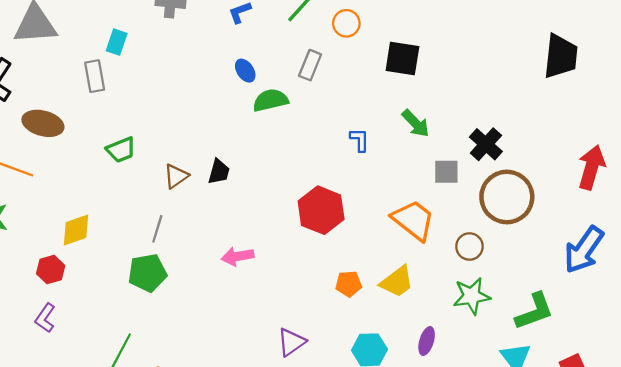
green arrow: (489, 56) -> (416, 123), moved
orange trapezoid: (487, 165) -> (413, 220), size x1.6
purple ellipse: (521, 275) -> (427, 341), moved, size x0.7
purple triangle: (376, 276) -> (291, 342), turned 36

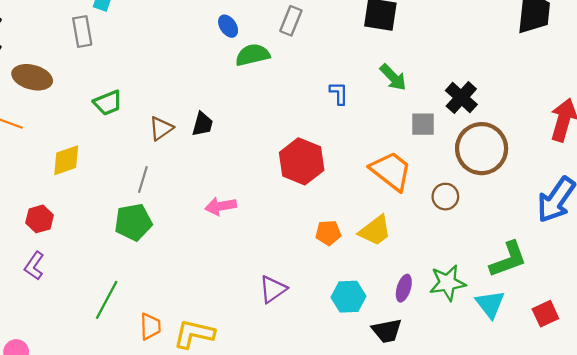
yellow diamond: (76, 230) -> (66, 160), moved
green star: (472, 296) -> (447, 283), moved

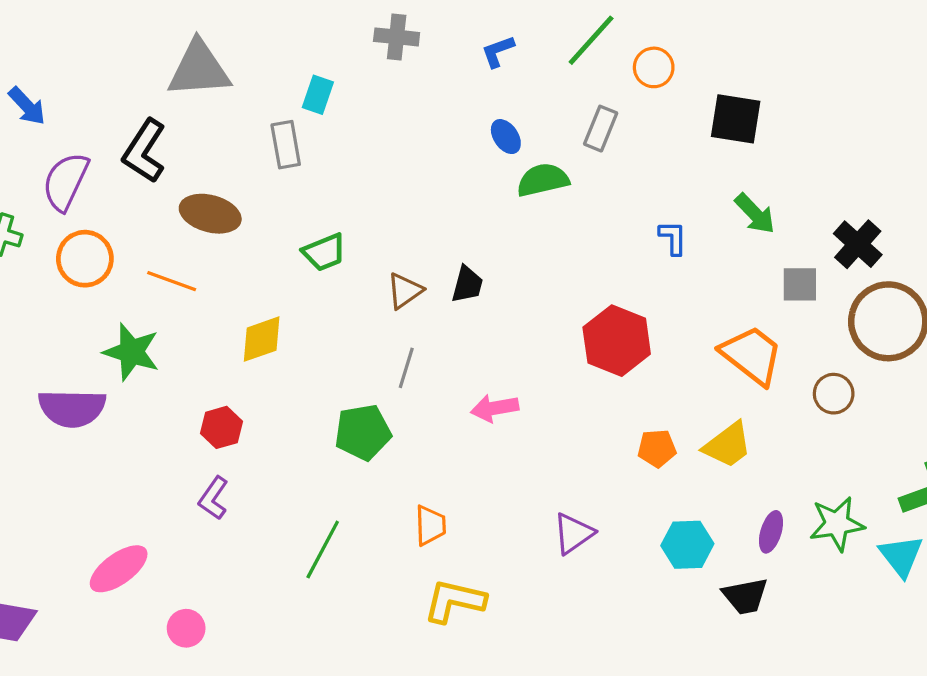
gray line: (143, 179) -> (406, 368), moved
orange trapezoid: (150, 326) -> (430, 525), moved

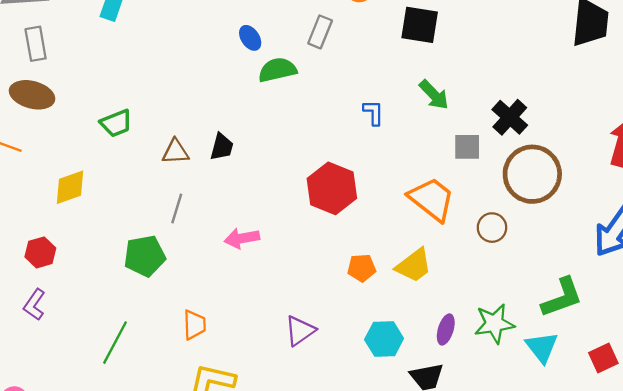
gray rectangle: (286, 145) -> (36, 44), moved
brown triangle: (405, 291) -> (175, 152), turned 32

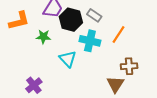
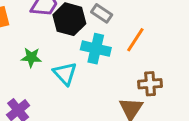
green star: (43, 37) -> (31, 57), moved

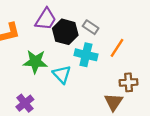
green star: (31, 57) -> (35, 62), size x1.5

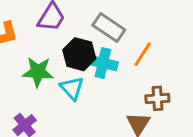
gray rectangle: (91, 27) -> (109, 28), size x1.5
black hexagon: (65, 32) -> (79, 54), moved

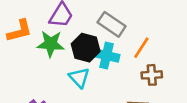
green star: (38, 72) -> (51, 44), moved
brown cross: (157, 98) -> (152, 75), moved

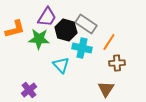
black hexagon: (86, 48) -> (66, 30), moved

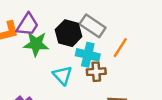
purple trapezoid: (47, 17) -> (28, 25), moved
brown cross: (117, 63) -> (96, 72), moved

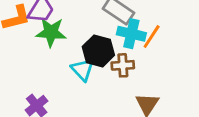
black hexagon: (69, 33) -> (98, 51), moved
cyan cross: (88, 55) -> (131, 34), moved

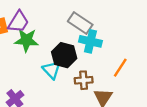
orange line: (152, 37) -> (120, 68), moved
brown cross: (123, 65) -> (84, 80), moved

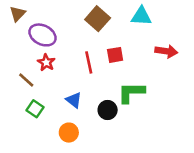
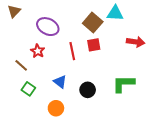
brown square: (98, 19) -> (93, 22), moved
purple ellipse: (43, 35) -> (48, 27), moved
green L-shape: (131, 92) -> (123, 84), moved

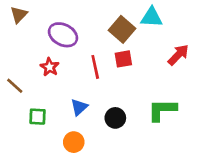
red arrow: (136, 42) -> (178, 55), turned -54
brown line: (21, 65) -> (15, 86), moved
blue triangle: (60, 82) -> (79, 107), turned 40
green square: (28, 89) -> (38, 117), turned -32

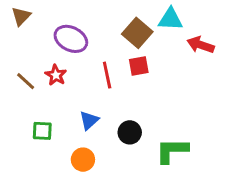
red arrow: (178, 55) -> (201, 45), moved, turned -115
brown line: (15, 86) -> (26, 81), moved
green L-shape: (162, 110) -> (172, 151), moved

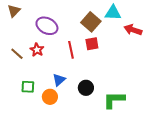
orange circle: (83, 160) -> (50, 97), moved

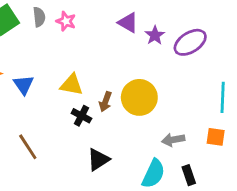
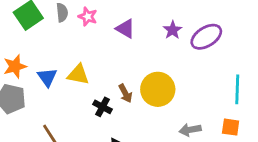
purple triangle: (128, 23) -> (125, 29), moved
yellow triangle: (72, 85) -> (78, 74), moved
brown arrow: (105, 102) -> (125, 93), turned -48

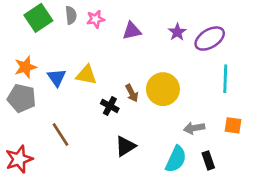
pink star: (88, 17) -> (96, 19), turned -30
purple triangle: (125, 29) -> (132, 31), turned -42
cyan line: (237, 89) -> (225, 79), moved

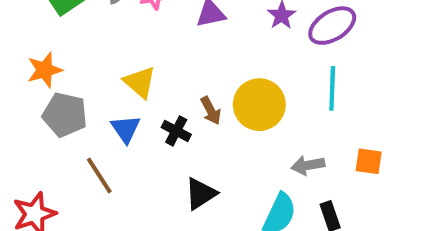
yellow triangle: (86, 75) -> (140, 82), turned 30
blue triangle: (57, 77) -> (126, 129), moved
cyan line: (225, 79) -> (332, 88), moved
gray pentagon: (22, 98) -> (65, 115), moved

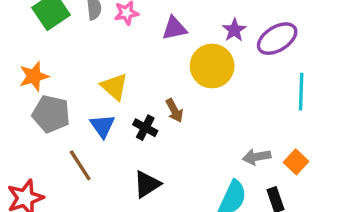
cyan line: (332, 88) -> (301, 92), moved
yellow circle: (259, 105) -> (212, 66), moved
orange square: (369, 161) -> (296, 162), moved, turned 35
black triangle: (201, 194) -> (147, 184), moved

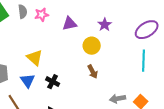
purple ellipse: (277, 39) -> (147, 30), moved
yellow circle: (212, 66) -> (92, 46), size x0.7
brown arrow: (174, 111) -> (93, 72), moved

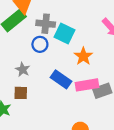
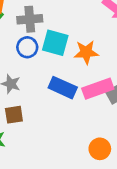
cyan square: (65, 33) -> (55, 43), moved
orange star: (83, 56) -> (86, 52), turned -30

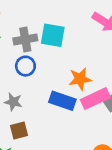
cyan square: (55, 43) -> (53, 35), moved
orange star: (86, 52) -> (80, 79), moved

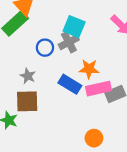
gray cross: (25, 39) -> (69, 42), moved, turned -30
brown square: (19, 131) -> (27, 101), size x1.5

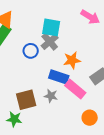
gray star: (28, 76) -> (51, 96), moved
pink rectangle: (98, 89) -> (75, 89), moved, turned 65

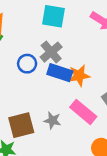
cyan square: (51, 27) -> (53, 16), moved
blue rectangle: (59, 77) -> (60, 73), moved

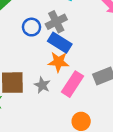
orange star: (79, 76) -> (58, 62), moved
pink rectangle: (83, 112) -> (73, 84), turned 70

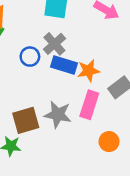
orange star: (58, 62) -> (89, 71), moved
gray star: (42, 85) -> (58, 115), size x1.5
+-------+
Request -> Lines with the string "orange": pick each one out of the material and return it.

The answer ->
orange trapezoid: (487, 165) -> (413, 220), size x1.6
orange trapezoid: (150, 326) -> (430, 525), moved
orange line: (152, 37) -> (120, 68), moved
orange circle: (83, 160) -> (50, 97), moved
orange square: (369, 161) -> (296, 162), moved, turned 35
orange star: (83, 56) -> (86, 52), turned -30
orange star: (86, 52) -> (80, 79), moved
orange star: (79, 76) -> (58, 62), moved
orange star: (58, 62) -> (89, 71), moved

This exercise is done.